Provided records:
== Segment start ==
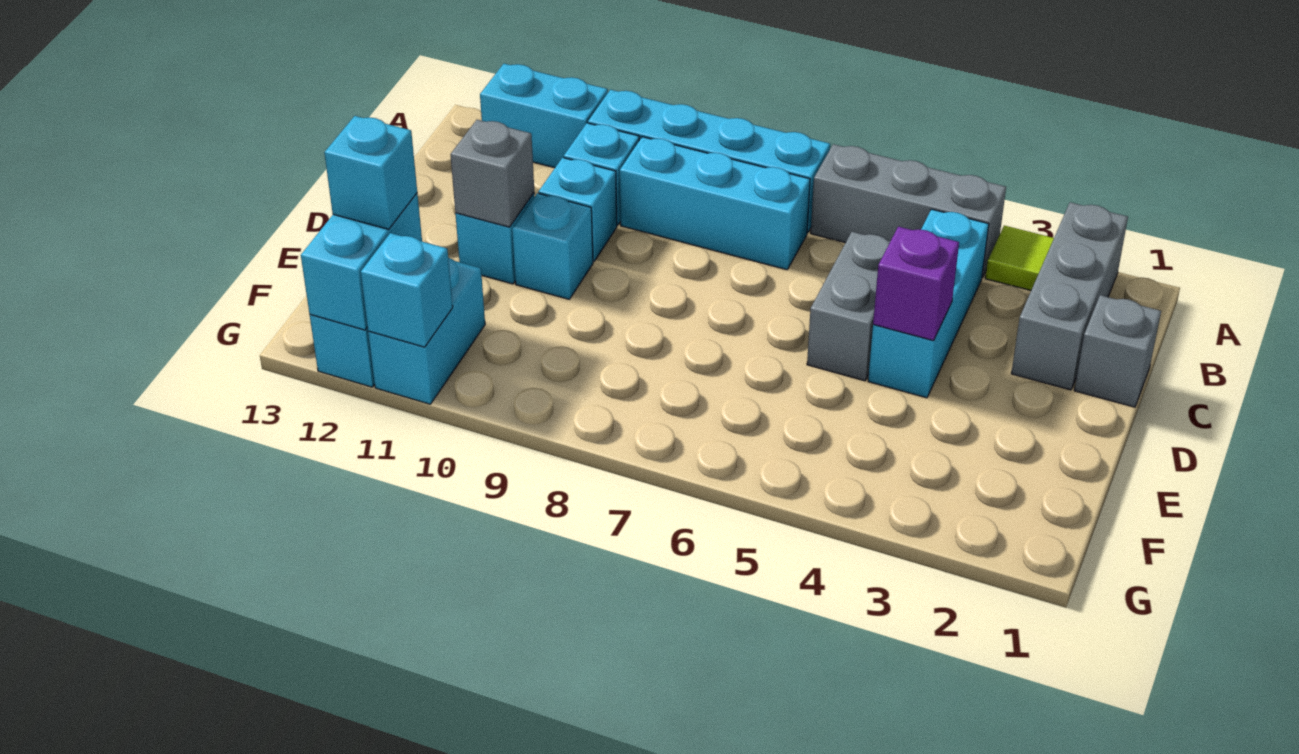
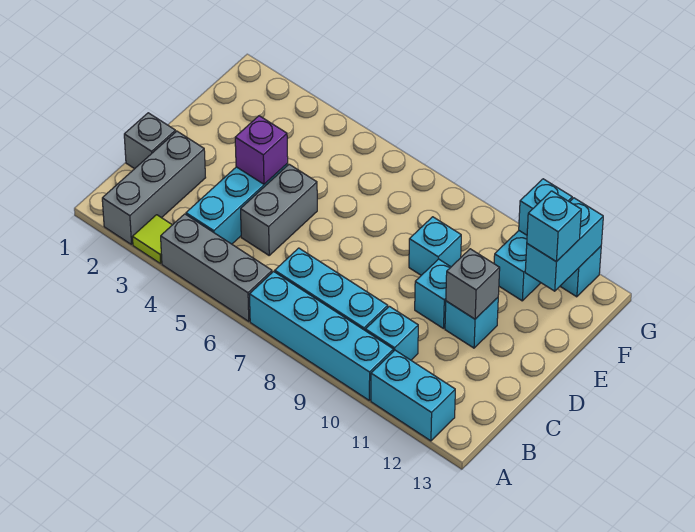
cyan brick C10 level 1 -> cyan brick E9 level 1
== Segment end ==
== Segment start ==
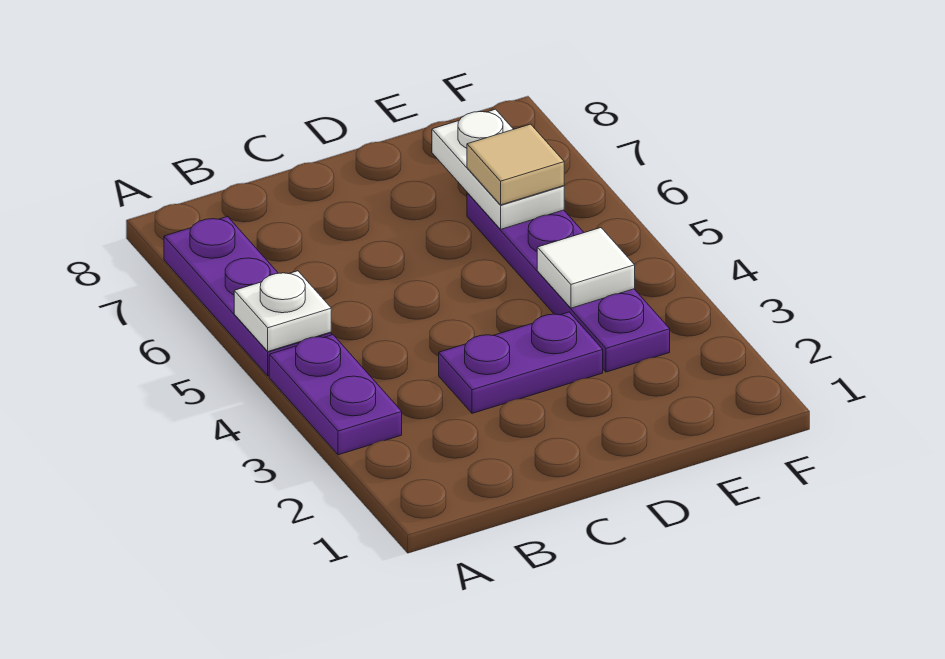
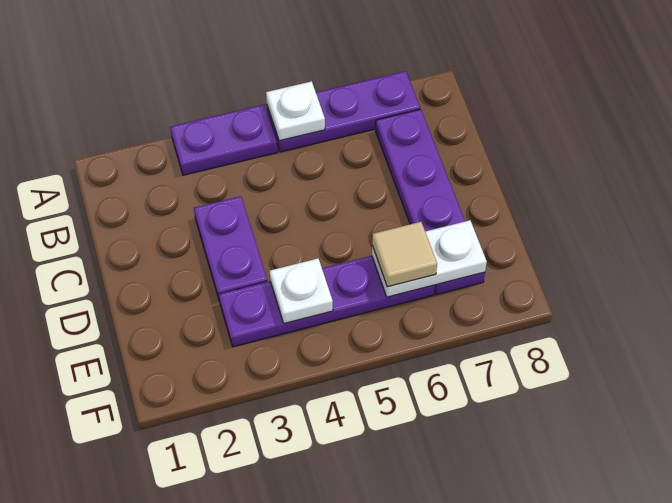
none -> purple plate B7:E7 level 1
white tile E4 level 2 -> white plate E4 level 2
== Segment end ==
== Segment start ==
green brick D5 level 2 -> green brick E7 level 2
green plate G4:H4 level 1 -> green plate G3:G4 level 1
== Segment end ==
Lines above with "brick": state how many, nothing more.

2